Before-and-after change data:
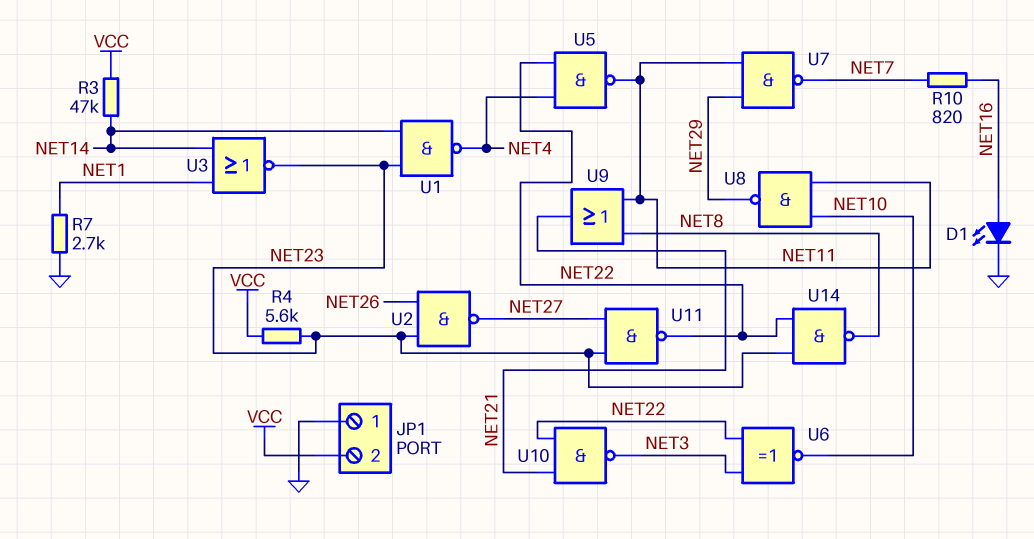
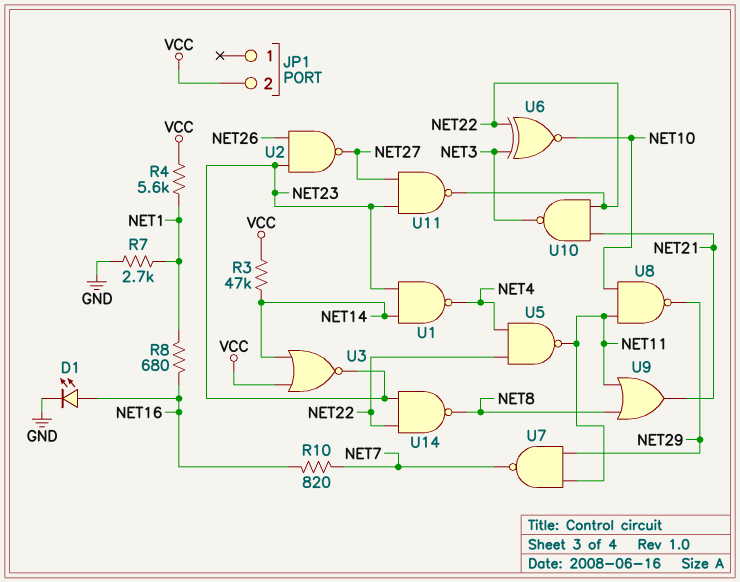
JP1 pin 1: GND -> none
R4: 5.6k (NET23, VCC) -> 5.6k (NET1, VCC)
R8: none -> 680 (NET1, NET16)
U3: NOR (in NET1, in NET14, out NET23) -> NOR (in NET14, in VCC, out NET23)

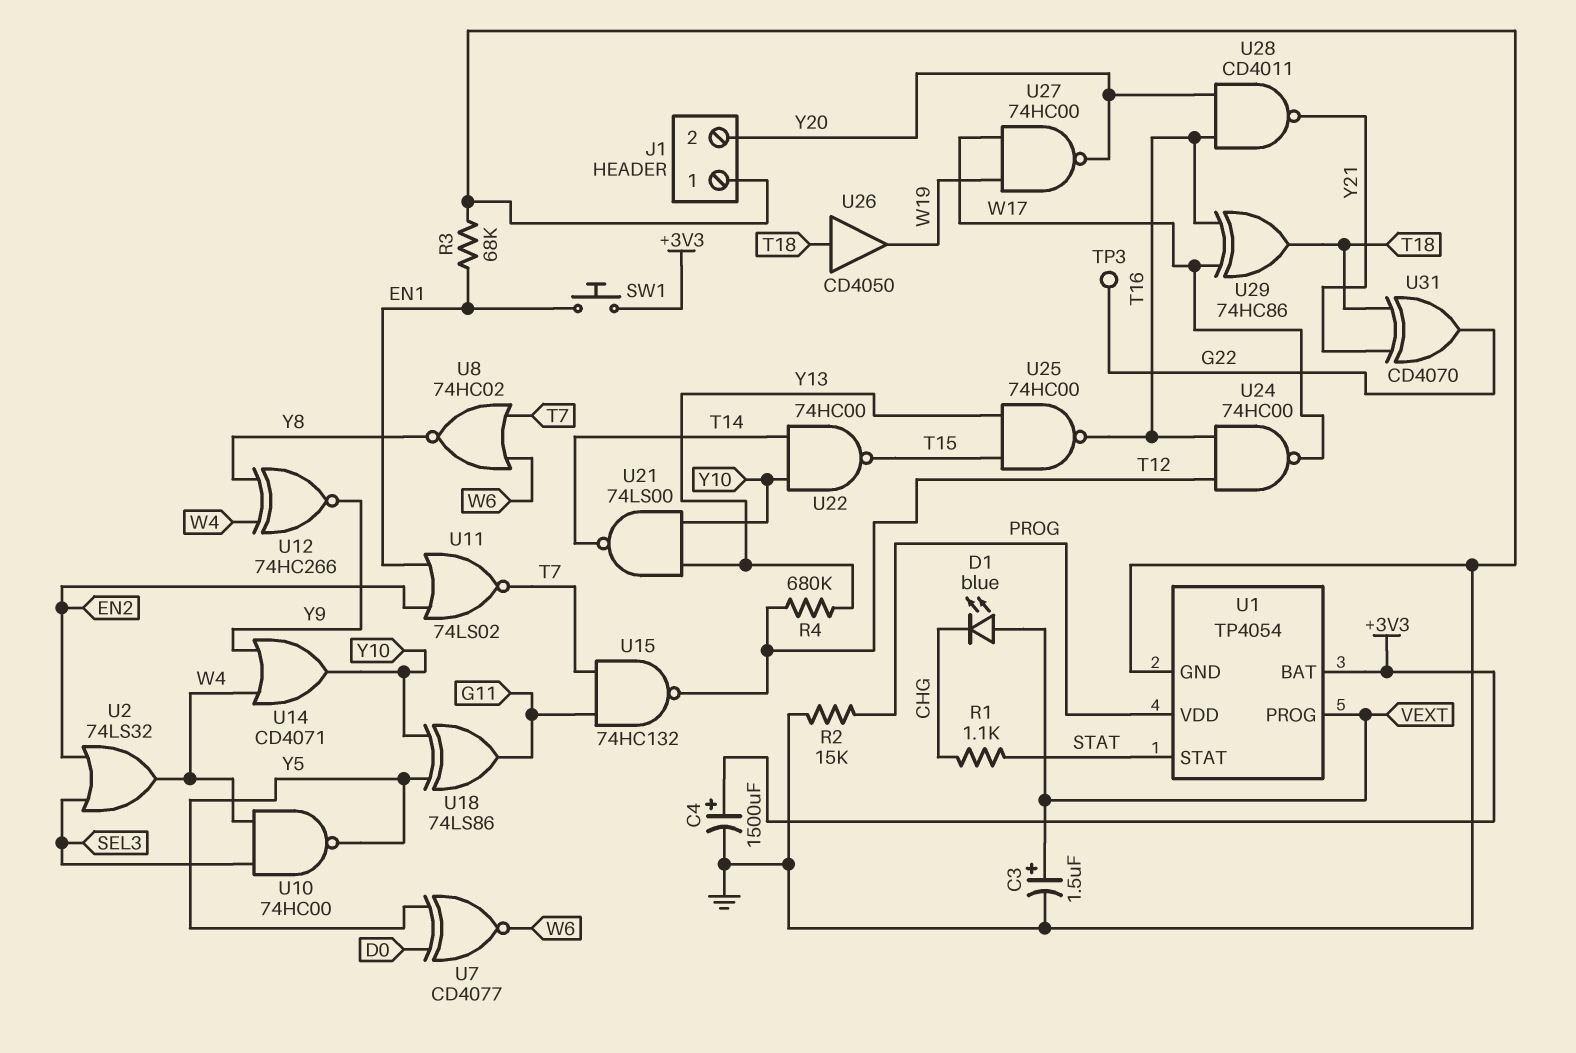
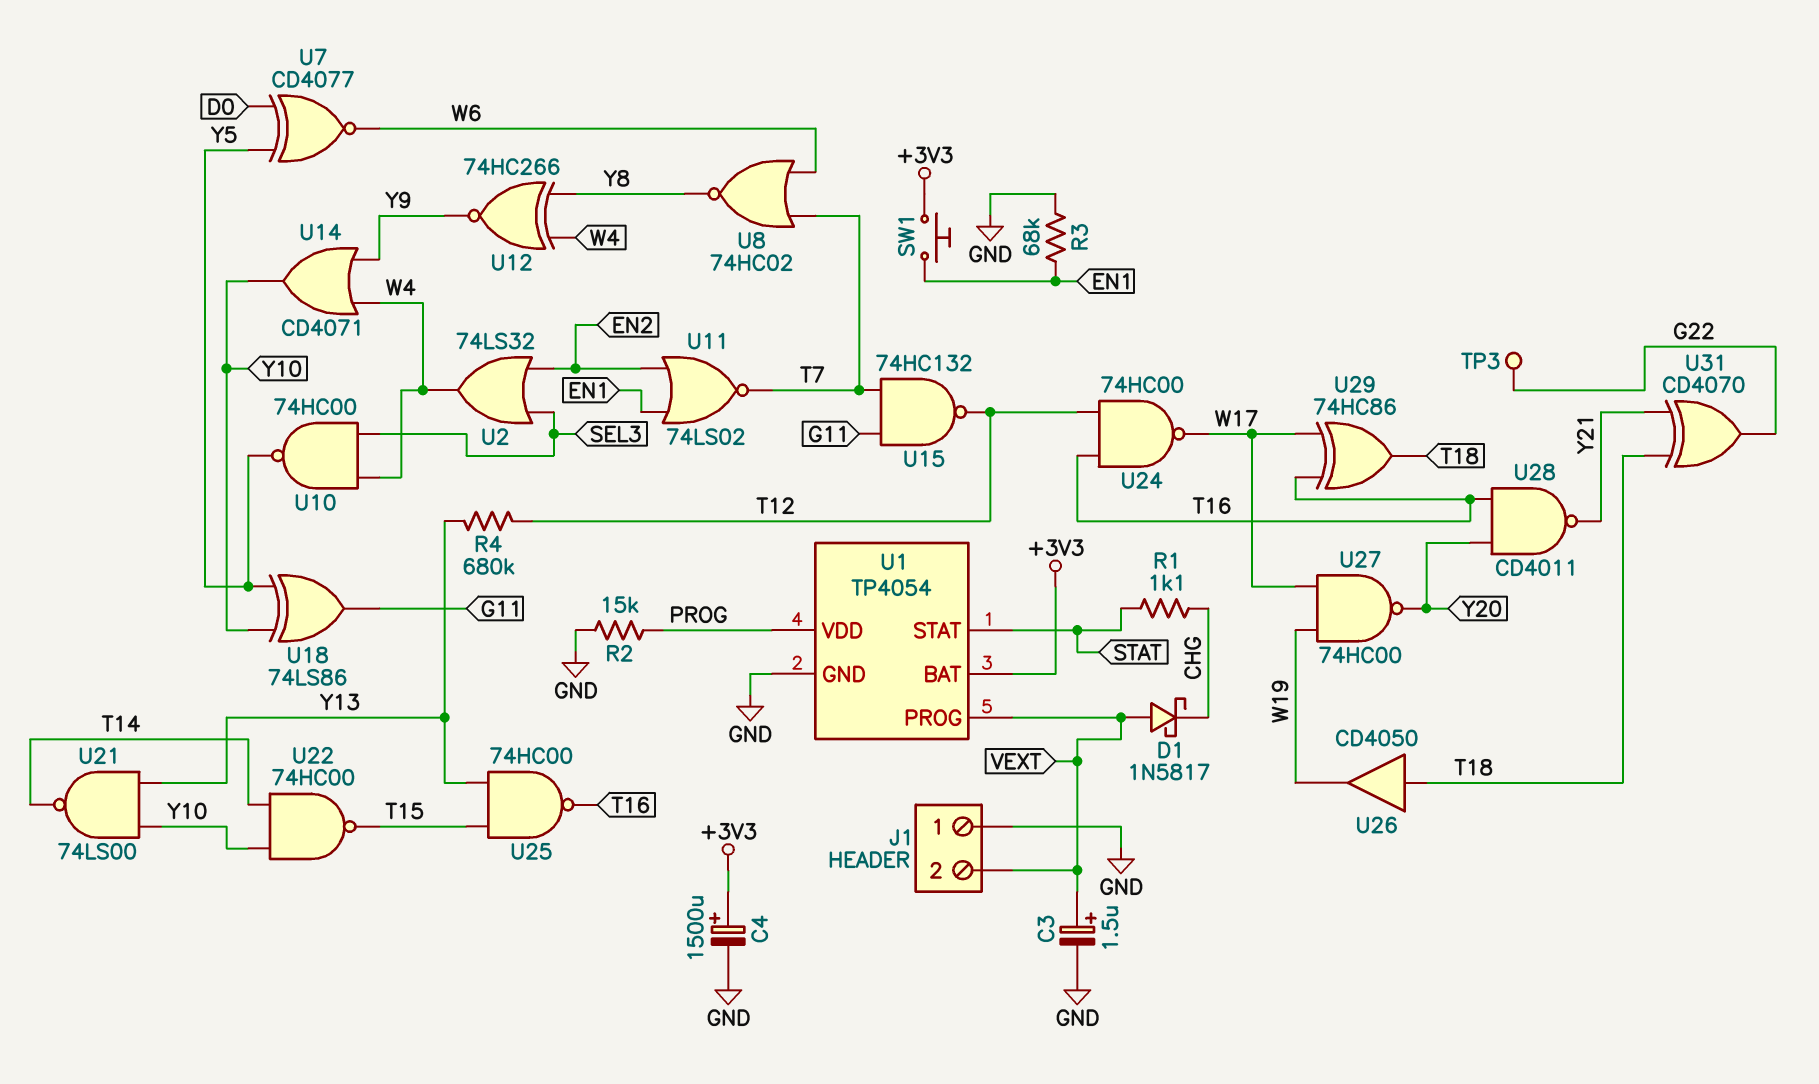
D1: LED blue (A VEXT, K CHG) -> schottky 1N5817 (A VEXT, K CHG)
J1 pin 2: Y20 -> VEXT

Prompt – Start at the top of the entries and repeat each line exactly, ending at the line that contains "D1: LED blue". Pictures are not part of the copy.

Task solution –
JP1 pin 1: GND -> none
R4: 5.6k (NET23, VCC) -> 5.6k (NET1, VCC)
R8: none -> 680 (NET1, NET16)
U3: NOR (in NET1, in NET14, out NET23) -> NOR (in NET14, in VCC, out NET23)

D1: LED blue (A VEXT, K CHG) -> schottky 1N5817 (A VEXT, K CHG)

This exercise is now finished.